▸ To do: Print each of the following entries verbatim, line by line and in their original order.

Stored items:
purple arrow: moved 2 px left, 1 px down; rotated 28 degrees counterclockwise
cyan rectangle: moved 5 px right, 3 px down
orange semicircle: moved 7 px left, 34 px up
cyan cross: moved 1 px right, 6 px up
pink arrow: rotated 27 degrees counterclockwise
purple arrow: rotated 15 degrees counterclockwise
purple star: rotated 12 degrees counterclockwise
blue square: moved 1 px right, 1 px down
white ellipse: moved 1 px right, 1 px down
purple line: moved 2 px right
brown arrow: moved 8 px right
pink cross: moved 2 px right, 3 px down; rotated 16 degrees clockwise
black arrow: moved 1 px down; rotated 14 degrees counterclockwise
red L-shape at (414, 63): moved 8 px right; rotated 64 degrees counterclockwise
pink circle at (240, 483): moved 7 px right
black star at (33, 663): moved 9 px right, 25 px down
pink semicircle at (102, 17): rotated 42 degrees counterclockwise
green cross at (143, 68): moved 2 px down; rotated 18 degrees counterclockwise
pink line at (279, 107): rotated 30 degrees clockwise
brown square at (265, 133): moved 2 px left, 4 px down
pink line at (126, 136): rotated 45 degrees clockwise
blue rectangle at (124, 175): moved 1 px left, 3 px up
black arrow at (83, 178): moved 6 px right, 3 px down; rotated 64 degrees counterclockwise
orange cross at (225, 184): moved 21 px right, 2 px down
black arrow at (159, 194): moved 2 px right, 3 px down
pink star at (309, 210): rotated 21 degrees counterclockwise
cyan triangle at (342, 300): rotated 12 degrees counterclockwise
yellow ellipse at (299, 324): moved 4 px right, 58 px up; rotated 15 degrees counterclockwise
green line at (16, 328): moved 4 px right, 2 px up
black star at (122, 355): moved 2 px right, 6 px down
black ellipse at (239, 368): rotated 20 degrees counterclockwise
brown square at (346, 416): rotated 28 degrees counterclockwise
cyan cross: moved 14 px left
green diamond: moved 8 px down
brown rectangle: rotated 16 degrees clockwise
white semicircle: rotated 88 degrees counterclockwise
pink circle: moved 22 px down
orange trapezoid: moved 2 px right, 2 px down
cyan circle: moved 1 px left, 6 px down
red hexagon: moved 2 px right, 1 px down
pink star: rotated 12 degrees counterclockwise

▸ Written answer:
purple arrow: moved 2 px left, 1 px down; rotated 28 degrees counterclockwise
cyan rectangle: moved 5 px right, 3 px down
orange semicircle: moved 7 px left, 34 px up
cyan cross: moved 1 px right, 6 px up
pink arrow: rotated 27 degrees counterclockwise
purple arrow: rotated 15 degrees counterclockwise
purple star: rotated 12 degrees counterclockwise
blue square: moved 1 px right, 1 px down
white ellipse: moved 1 px right, 1 px down
purple line: moved 2 px right
brown arrow: moved 8 px right
pink cross: moved 2 px right, 3 px down; rotated 16 degrees clockwise
black arrow: moved 1 px down; rotated 14 degrees counterclockwise
red L-shape at (414, 63): moved 8 px right; rotated 64 degrees counterclockwise
pink circle at (240, 483): moved 7 px right
black star at (33, 663): moved 9 px right, 25 px down
pink semicircle at (102, 17): rotated 42 degrees counterclockwise
green cross at (143, 68): moved 2 px down; rotated 18 degrees counterclockwise
pink line at (279, 107): rotated 30 degrees clockwise
brown square at (265, 133): moved 2 px left, 4 px down
pink line at (126, 136): rotated 45 degrees clockwise
blue rectangle at (124, 175): moved 1 px left, 3 px up
black arrow at (83, 178): moved 6 px right, 3 px down; rotated 64 degrees counterclockwise
orange cross at (225, 184): moved 21 px right, 2 px down
black arrow at (159, 194): moved 2 px right, 3 px down
pink star at (309, 210): rotated 21 degrees counterclockwise
cyan triangle at (342, 300): rotated 12 degrees counterclockwise
yellow ellipse at (299, 324): moved 4 px right, 58 px up; rotated 15 degrees counterclockwise
green line at (16, 328): moved 4 px right, 2 px up
black star at (122, 355): moved 2 px right, 6 px down
black ellipse at (239, 368): rotated 20 degrees counterclockwise
brown square at (346, 416): rotated 28 degrees counterclockwise
cyan cross: moved 14 px left
green diamond: moved 8 px down
brown rectangle: rotated 16 degrees clockwise
white semicircle: rotated 88 degrees counterclockwise
pink circle: moved 22 px down
orange trapezoid: moved 2 px right, 2 px down
cyan circle: moved 1 px left, 6 px down
red hexagon: moved 2 px right, 1 px down
pink star: rotated 12 degrees counterclockwise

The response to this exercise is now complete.